**Aim of the task**
Without leaving out a single line, restate the entries below exactly.

**Material for this task**
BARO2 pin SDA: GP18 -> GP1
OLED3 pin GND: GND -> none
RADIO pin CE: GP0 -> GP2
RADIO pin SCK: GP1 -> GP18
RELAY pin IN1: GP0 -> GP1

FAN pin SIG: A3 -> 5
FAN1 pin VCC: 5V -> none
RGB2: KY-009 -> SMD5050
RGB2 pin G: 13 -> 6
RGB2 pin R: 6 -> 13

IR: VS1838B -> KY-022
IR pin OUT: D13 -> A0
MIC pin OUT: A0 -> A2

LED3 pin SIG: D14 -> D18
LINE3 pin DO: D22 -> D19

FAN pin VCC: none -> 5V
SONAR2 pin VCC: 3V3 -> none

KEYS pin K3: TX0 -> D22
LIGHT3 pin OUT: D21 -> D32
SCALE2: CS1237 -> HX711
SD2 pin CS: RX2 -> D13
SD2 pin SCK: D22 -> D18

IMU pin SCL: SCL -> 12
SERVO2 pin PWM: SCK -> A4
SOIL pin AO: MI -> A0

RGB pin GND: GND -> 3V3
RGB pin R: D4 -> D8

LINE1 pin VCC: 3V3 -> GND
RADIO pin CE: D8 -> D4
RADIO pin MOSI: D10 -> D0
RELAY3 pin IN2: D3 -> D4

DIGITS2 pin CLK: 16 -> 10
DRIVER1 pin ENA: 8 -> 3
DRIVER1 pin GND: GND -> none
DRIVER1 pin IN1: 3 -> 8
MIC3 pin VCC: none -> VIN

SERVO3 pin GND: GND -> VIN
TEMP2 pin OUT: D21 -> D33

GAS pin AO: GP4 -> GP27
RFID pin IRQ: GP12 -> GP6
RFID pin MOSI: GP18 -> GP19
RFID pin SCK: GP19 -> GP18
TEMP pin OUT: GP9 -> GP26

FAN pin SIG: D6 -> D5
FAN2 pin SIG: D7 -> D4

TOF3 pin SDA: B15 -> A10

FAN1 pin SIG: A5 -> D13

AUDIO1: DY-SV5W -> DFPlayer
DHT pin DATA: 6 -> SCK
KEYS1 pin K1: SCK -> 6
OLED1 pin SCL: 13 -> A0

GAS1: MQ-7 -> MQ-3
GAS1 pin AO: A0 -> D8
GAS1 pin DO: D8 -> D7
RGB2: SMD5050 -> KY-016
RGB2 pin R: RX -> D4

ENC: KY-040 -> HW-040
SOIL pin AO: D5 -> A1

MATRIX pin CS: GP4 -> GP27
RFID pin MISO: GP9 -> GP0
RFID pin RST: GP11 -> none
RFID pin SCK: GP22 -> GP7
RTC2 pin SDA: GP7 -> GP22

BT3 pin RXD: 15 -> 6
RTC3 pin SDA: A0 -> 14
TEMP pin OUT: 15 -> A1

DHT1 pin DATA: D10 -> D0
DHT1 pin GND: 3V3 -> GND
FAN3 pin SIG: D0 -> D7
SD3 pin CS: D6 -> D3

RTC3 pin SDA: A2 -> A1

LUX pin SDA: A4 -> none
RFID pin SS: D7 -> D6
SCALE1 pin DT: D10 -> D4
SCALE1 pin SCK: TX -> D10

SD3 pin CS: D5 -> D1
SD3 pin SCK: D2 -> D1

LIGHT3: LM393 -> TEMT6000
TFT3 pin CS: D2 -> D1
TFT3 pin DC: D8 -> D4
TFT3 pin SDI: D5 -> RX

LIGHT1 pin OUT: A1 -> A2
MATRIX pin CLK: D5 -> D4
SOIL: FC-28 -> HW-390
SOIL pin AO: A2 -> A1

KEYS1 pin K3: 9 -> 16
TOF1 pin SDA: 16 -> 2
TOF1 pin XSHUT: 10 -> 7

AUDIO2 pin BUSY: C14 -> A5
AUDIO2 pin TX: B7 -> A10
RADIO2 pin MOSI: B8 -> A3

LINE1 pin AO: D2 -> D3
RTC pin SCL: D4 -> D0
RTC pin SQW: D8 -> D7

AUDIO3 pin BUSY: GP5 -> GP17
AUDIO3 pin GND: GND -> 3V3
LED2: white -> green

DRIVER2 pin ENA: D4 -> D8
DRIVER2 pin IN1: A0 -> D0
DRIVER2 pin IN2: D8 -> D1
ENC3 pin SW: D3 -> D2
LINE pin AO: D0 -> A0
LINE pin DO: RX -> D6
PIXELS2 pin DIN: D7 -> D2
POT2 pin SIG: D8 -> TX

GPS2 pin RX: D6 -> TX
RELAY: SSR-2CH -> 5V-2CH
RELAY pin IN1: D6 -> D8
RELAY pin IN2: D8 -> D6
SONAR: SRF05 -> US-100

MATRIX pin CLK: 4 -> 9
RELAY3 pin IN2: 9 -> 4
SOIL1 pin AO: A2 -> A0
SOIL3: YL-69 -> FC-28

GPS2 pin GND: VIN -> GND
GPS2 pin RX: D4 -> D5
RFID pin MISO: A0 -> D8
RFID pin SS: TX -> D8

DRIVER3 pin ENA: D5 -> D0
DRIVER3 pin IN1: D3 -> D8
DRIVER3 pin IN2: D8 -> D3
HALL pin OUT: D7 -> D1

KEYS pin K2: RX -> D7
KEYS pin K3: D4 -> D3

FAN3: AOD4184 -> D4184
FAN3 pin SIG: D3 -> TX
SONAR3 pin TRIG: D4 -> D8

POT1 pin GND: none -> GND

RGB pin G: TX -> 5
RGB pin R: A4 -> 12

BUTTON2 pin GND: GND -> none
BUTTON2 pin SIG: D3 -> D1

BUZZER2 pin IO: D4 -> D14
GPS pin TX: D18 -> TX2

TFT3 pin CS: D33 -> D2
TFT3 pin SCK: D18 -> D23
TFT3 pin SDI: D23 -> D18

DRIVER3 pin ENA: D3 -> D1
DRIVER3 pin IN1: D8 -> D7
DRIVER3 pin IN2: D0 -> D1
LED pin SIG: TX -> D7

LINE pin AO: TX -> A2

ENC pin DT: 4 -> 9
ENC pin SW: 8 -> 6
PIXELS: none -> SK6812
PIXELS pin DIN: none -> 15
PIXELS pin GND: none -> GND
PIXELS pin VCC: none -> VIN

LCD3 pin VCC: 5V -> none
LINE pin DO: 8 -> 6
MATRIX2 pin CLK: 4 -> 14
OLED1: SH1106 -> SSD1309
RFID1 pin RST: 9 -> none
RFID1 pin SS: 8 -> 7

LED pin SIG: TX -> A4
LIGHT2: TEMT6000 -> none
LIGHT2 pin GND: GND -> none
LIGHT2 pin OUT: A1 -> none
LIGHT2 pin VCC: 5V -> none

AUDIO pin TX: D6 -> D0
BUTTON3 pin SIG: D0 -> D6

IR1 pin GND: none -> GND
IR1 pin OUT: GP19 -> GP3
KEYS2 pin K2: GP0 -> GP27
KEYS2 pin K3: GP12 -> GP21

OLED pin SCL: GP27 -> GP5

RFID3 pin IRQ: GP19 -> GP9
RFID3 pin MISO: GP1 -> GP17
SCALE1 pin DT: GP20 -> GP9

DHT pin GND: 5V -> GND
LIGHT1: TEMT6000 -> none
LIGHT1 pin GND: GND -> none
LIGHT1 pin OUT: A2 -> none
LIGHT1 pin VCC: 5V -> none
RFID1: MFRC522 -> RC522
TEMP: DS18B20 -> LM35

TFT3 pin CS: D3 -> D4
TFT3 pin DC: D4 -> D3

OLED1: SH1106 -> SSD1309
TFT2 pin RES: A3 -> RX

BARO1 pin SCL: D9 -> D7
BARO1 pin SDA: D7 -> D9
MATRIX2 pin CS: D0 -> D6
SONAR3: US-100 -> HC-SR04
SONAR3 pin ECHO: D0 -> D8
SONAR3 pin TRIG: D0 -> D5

**Exercise response**
BARO2 pin SDA: GP18 -> GP1
OLED3 pin GND: GND -> none
RADIO pin CE: GP0 -> GP2
RADIO pin SCK: GP1 -> GP18
RELAY pin IN1: GP0 -> GP1

FAN pin SIG: A3 -> 5
FAN1 pin VCC: 5V -> none
RGB2: KY-009 -> SMD5050
RGB2 pin G: 13 -> 6
RGB2 pin R: 6 -> 13

IR: VS1838B -> KY-022
IR pin OUT: D13 -> A0
MIC pin OUT: A0 -> A2

LED3 pin SIG: D14 -> D18
LINE3 pin DO: D22 -> D19

FAN pin VCC: none -> 5V
SONAR2 pin VCC: 3V3 -> none

KEYS pin K3: TX0 -> D22
LIGHT3 pin OUT: D21 -> D32
SCALE2: CS1237 -> HX711
SD2 pin CS: RX2 -> D13
SD2 pin SCK: D22 -> D18

IMU pin SCL: SCL -> 12
SERVO2 pin PWM: SCK -> A4
SOIL pin AO: MI -> A0

RGB pin GND: GND -> 3V3
RGB pin R: D4 -> D8

LINE1 pin VCC: 3V3 -> GND
RADIO pin CE: D8 -> D4
RADIO pin MOSI: D10 -> D0
RELAY3 pin IN2: D3 -> D4

DIGITS2 pin CLK: 16 -> 10
DRIVER1 pin ENA: 8 -> 3
DRIVER1 pin GND: GND -> none
DRIVER1 pin IN1: 3 -> 8
MIC3 pin VCC: none -> VIN

SERVO3 pin GND: GND -> VIN
TEMP2 pin OUT: D21 -> D33

GAS pin AO: GP4 -> GP27
RFID pin IRQ: GP12 -> GP6
RFID pin MOSI: GP18 -> GP19
RFID pin SCK: GP19 -> GP18
TEMP pin OUT: GP9 -> GP26

FAN pin SIG: D6 -> D5
FAN2 pin SIG: D7 -> D4

TOF3 pin SDA: B15 -> A10

FAN1 pin SIG: A5 -> D13

AUDIO1: DY-SV5W -> DFPlayer
DHT pin DATA: 6 -> SCK
KEYS1 pin K1: SCK -> 6
OLED1 pin SCL: 13 -> A0

GAS1: MQ-7 -> MQ-3
GAS1 pin AO: A0 -> D8
GAS1 pin DO: D8 -> D7
RGB2: SMD5050 -> KY-016
RGB2 pin R: RX -> D4

ENC: KY-040 -> HW-040
SOIL pin AO: D5 -> A1

MATRIX pin CS: GP4 -> GP27
RFID pin MISO: GP9 -> GP0
RFID pin RST: GP11 -> none
RFID pin SCK: GP22 -> GP7
RTC2 pin SDA: GP7 -> GP22

BT3 pin RXD: 15 -> 6
RTC3 pin SDA: A0 -> 14
TEMP pin OUT: 15 -> A1

DHT1 pin DATA: D10 -> D0
DHT1 pin GND: 3V3 -> GND
FAN3 pin SIG: D0 -> D7
SD3 pin CS: D6 -> D3

RTC3 pin SDA: A2 -> A1

LUX pin SDA: A4 -> none
RFID pin SS: D7 -> D6
SCALE1 pin DT: D10 -> D4
SCALE1 pin SCK: TX -> D10

SD3 pin CS: D5 -> D1
SD3 pin SCK: D2 -> D1

LIGHT3: LM393 -> TEMT6000
TFT3 pin CS: D2 -> D1
TFT3 pin DC: D8 -> D4
TFT3 pin SDI: D5 -> RX

LIGHT1 pin OUT: A1 -> A2
MATRIX pin CLK: D5 -> D4
SOIL: FC-28 -> HW-390
SOIL pin AO: A2 -> A1

KEYS1 pin K3: 9 -> 16
TOF1 pin SDA: 16 -> 2
TOF1 pin XSHUT: 10 -> 7

AUDIO2 pin BUSY: C14 -> A5
AUDIO2 pin TX: B7 -> A10
RADIO2 pin MOSI: B8 -> A3

LINE1 pin AO: D2 -> D3
RTC pin SCL: D4 -> D0
RTC pin SQW: D8 -> D7

AUDIO3 pin BUSY: GP5 -> GP17
AUDIO3 pin GND: GND -> 3V3
LED2: white -> green

DRIVER2 pin ENA: D4 -> D8
DRIVER2 pin IN1: A0 -> D0
DRIVER2 pin IN2: D8 -> D1
ENC3 pin SW: D3 -> D2
LINE pin AO: D0 -> A0
LINE pin DO: RX -> D6
PIXELS2 pin DIN: D7 -> D2
POT2 pin SIG: D8 -> TX

GPS2 pin RX: D6 -> TX
RELAY: SSR-2CH -> 5V-2CH
RELAY pin IN1: D6 -> D8
RELAY pin IN2: D8 -> D6
SONAR: SRF05 -> US-100

MATRIX pin CLK: 4 -> 9
RELAY3 pin IN2: 9 -> 4
SOIL1 pin AO: A2 -> A0
SOIL3: YL-69 -> FC-28

GPS2 pin GND: VIN -> GND
GPS2 pin RX: D4 -> D5
RFID pin MISO: A0 -> D8
RFID pin SS: TX -> D8

DRIVER3 pin ENA: D5 -> D0
DRIVER3 pin IN1: D3 -> D8
DRIVER3 pin IN2: D8 -> D3
HALL pin OUT: D7 -> D1

KEYS pin K2: RX -> D7
KEYS pin K3: D4 -> D3

FAN3: AOD4184 -> D4184
FAN3 pin SIG: D3 -> TX
SONAR3 pin TRIG: D4 -> D8

POT1 pin GND: none -> GND

RGB pin G: TX -> 5
RGB pin R: A4 -> 12

BUTTON2 pin GND: GND -> none
BUTTON2 pin SIG: D3 -> D1

BUZZER2 pin IO: D4 -> D14
GPS pin TX: D18 -> TX2

TFT3 pin CS: D33 -> D2
TFT3 pin SCK: D18 -> D23
TFT3 pin SDI: D23 -> D18

DRIVER3 pin ENA: D3 -> D1
DRIVER3 pin IN1: D8 -> D7
DRIVER3 pin IN2: D0 -> D1
LED pin SIG: TX -> D7

LINE pin AO: TX -> A2

ENC pin DT: 4 -> 9
ENC pin SW: 8 -> 6
PIXELS: none -> SK6812
PIXELS pin DIN: none -> 15
PIXELS pin GND: none -> GND
PIXELS pin VCC: none -> VIN

LCD3 pin VCC: 5V -> none
LINE pin DO: 8 -> 6
MATRIX2 pin CLK: 4 -> 14
OLED1: SH1106 -> SSD1309
RFID1 pin RST: 9 -> none
RFID1 pin SS: 8 -> 7

LED pin SIG: TX -> A4
LIGHT2: TEMT6000 -> none
LIGHT2 pin GND: GND -> none
LIGHT2 pin OUT: A1 -> none
LIGHT2 pin VCC: 5V -> none

AUDIO pin TX: D6 -> D0
BUTTON3 pin SIG: D0 -> D6

IR1 pin GND: none -> GND
IR1 pin OUT: GP19 -> GP3
KEYS2 pin K2: GP0 -> GP27
KEYS2 pin K3: GP12 -> GP21

OLED pin SCL: GP27 -> GP5

RFID3 pin IRQ: GP19 -> GP9
RFID3 pin MISO: GP1 -> GP17
SCALE1 pin DT: GP20 -> GP9

DHT pin GND: 5V -> GND
LIGHT1: TEMT6000 -> none
LIGHT1 pin GND: GND -> none
LIGHT1 pin OUT: A2 -> none
LIGHT1 pin VCC: 5V -> none
RFID1: MFRC522 -> RC522
TEMP: DS18B20 -> LM35

TFT3 pin CS: D3 -> D4
TFT3 pin DC: D4 -> D3

OLED1: SH1106 -> SSD1309
TFT2 pin RES: A3 -> RX

BARO1 pin SCL: D9 -> D7
BARO1 pin SDA: D7 -> D9
MATRIX2 pin CS: D0 -> D6
SONAR3: US-100 -> HC-SR04
SONAR3 pin ECHO: D0 -> D8
SONAR3 pin TRIG: D0 -> D5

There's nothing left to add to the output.